Assignment: Given the listing that follows, report all lines in which the string "plus" occurs.

Material supplied:
####

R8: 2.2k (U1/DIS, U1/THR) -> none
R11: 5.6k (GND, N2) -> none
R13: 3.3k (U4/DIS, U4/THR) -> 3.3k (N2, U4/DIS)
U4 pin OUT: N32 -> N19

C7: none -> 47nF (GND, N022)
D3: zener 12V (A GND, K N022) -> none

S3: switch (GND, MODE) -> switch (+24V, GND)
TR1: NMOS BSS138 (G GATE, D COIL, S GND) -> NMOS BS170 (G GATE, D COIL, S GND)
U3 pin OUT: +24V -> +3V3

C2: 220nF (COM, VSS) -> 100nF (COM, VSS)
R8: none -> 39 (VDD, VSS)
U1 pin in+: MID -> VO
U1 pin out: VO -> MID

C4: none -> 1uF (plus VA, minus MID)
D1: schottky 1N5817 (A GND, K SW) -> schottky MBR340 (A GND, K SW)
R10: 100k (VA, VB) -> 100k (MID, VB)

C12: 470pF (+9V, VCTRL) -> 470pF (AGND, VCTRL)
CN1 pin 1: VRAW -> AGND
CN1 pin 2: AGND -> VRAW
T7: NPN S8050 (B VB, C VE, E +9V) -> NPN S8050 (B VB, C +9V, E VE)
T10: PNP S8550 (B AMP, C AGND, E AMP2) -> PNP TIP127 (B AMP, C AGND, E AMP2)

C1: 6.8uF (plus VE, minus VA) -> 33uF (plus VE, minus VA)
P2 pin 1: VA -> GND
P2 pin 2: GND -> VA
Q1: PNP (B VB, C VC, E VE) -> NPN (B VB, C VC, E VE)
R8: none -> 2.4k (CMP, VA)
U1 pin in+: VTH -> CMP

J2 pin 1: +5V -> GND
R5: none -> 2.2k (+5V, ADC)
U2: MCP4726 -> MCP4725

####

The completed task:
C4: none -> 1uF (plus VA, minus MID)
C1: 6.8uF (plus VE, minus VA) -> 33uF (plus VE, minus VA)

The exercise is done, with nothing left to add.